### Your assignment
Begin with the line below holding "blue hexagon: (480, 357)" and go on through the line holding "gray square: (143, 149) -> (154, 174), moved", duplicating each line exactly and leaving out pictures.

═══ Records for this task ═══

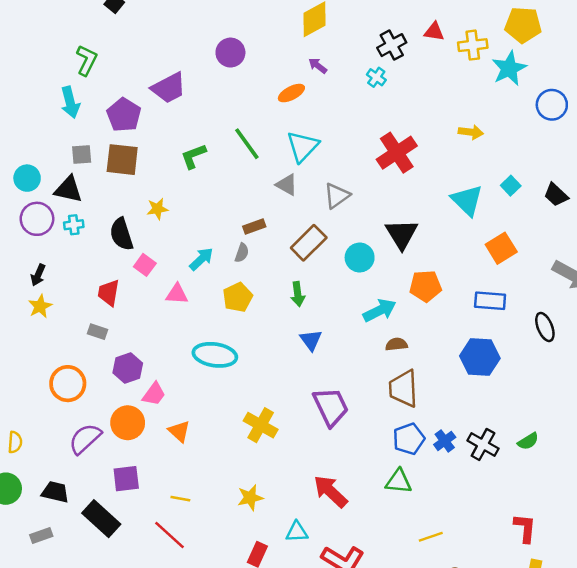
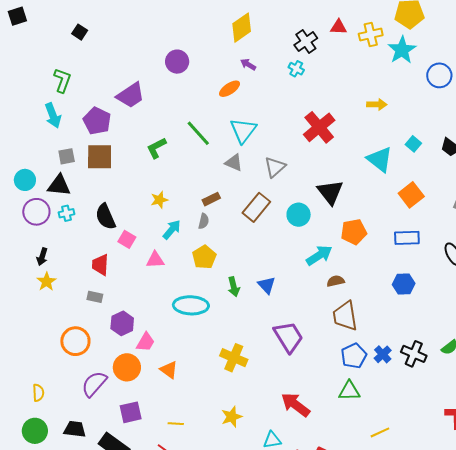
yellow star: (157, 209) -> (159, 200), moved
green arrow: (298, 294) -> (234, 287), moved
blue hexagon: (480, 357) -> (404, 284), size x0.7

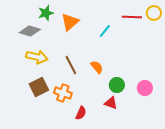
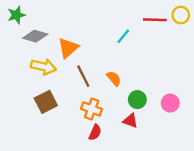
green star: (46, 13) -> (16, 15), moved
orange triangle: (70, 22) -> (68, 48), moved
orange cross: (63, 93) -> (92, 109), moved

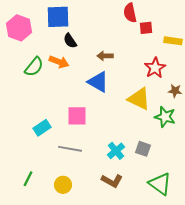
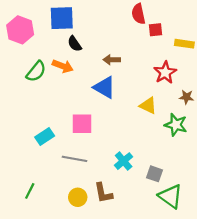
yellow triangle: (139, 99) -> (148, 106), size x0.7
gray square: (143, 149) -> (154, 174), moved
brown L-shape: (112, 181) -> (103, 193), moved, turned 50
yellow circle: (63, 185) -> (78, 197), moved

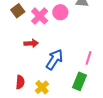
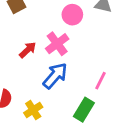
pink cross: (40, 16) -> (57, 44), moved
red arrow: (31, 43) -> (28, 50), turned -48

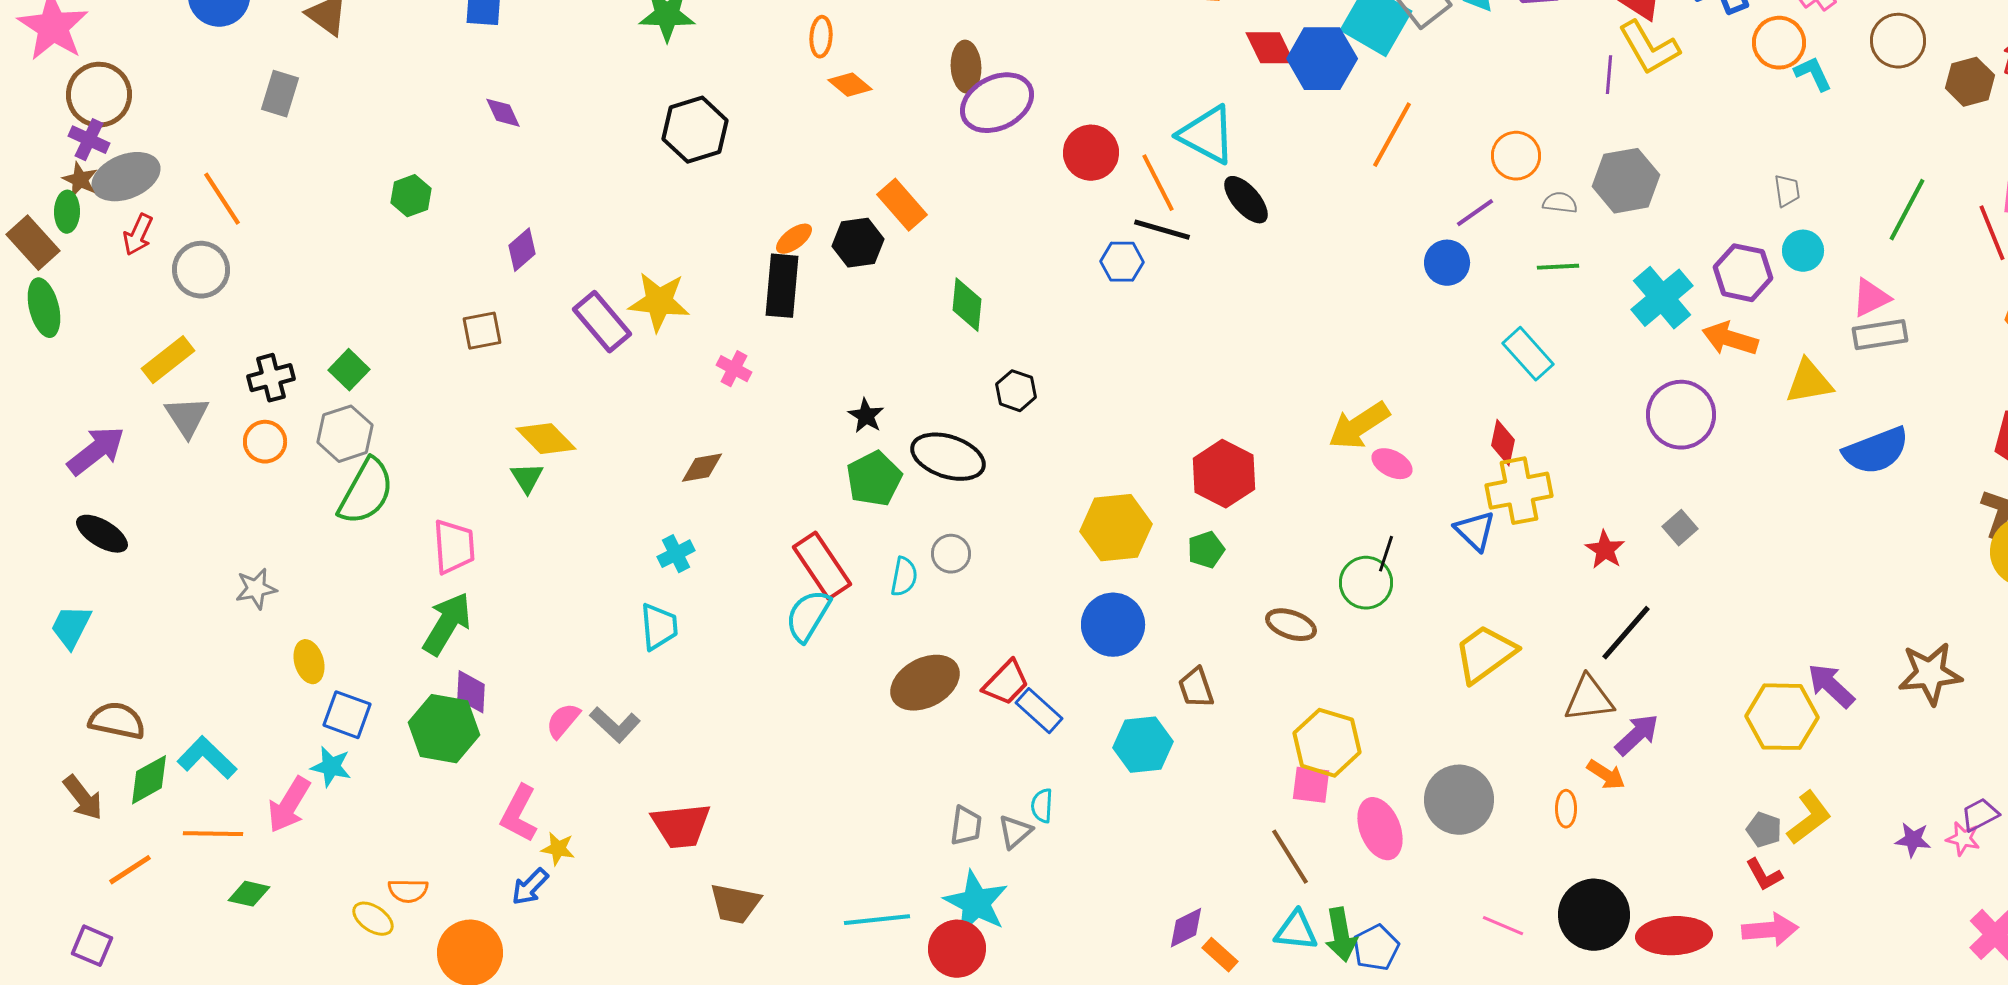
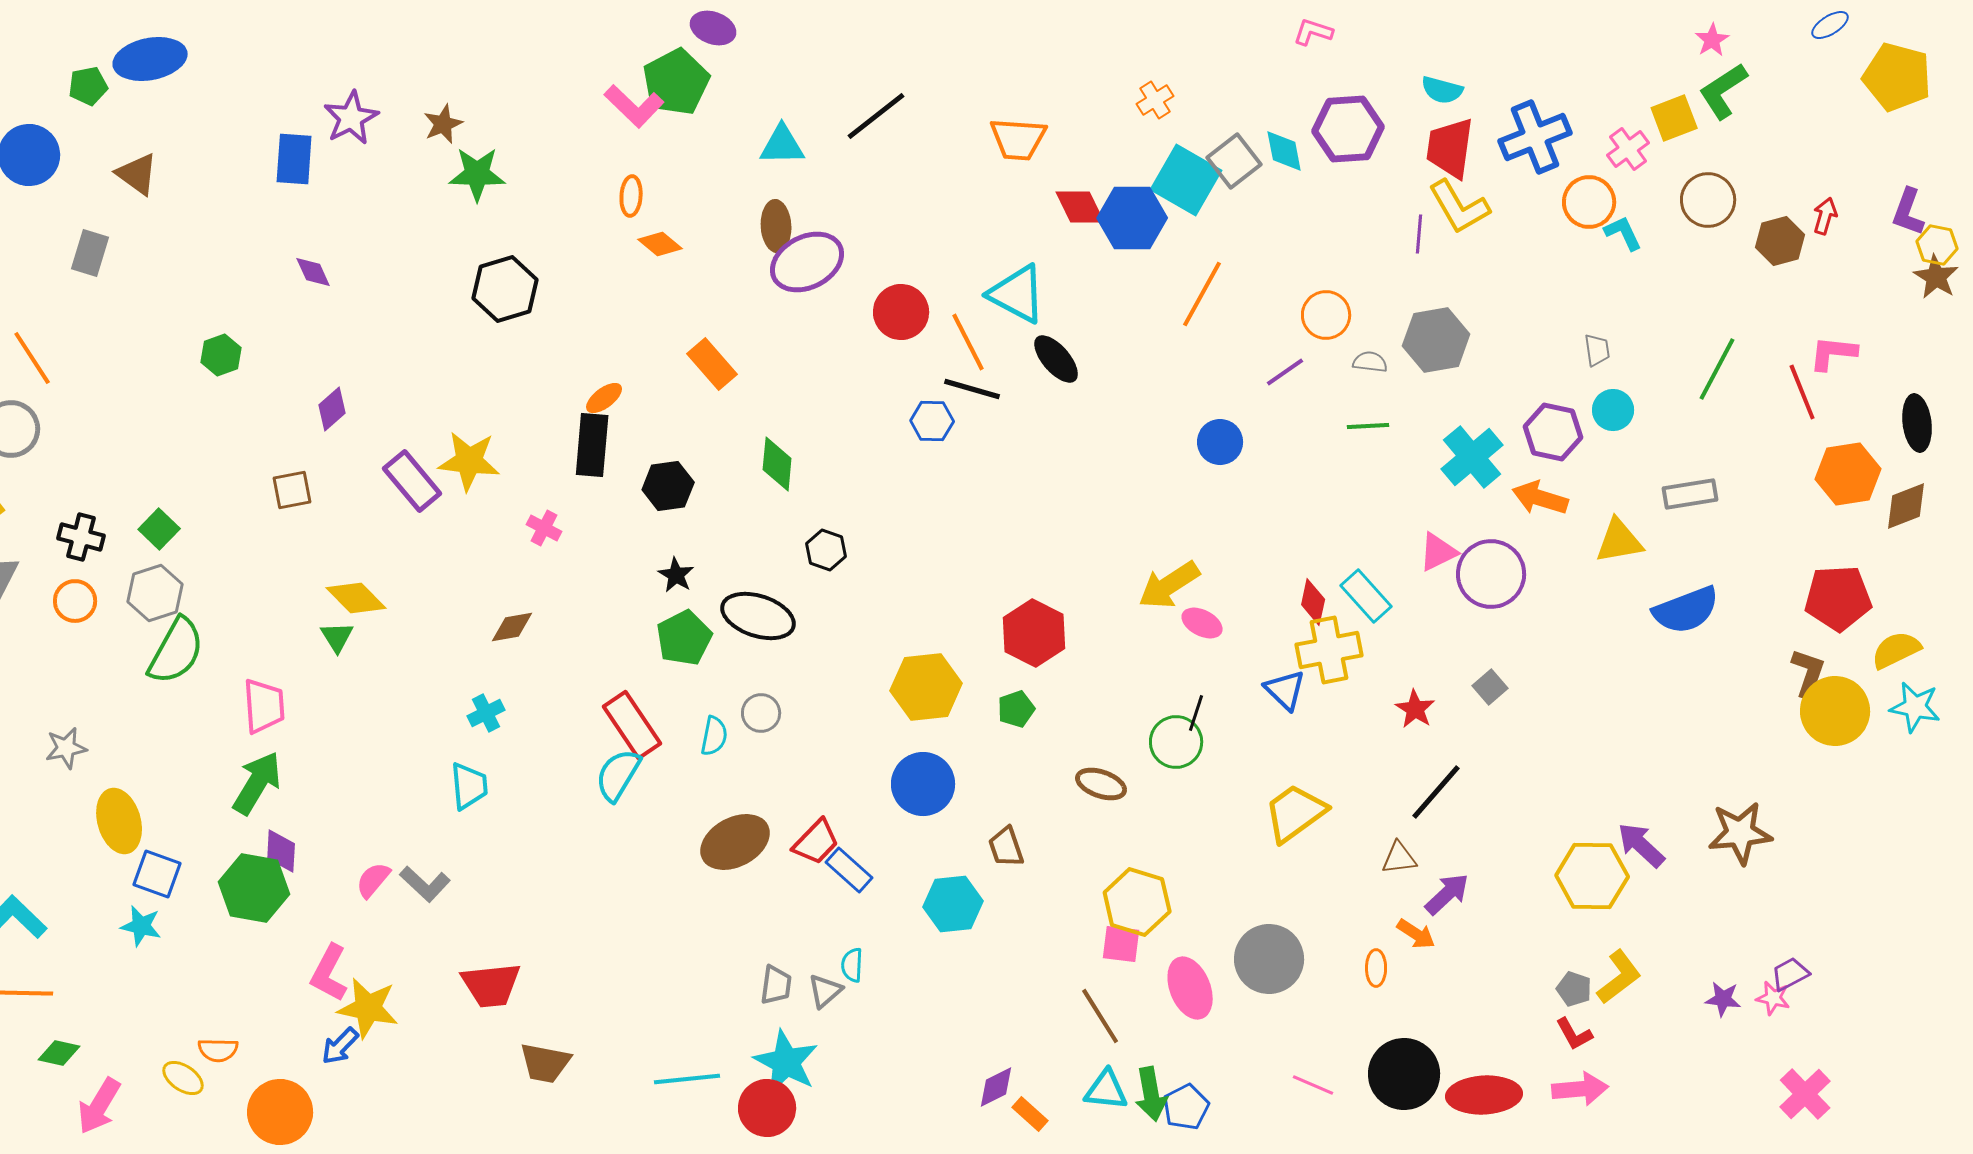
black hexagon: (858, 243) -> (668, 486), moved
blue circle: (1447, 263) -> (1220, 442), moved
pink triangle: (1871, 298) -> (1438, 552), moved
cyan rectangle: (1528, 354) -> (1366, 596), moved
black cross: (271, 378) -> (81, 537), turned 30
yellow ellipse: (309, 662) -> (119, 821), size x1.5
brown triangle: (1589, 699) -> (1399, 858), size x0.7
pink arrow: (289, 805) -> (99, 1106), moved
yellow star: (558, 849) -> (368, 1008), size x1.8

═══

### Response to this task
blue hexagon: (480, 357) -> (404, 284), size x0.7

green star: (46, 13) -> (16, 15), moved
orange triangle: (70, 22) -> (68, 48), moved
orange cross: (63, 93) -> (92, 109), moved

yellow triangle: (139, 99) -> (148, 106), size x0.7
gray square: (143, 149) -> (154, 174), moved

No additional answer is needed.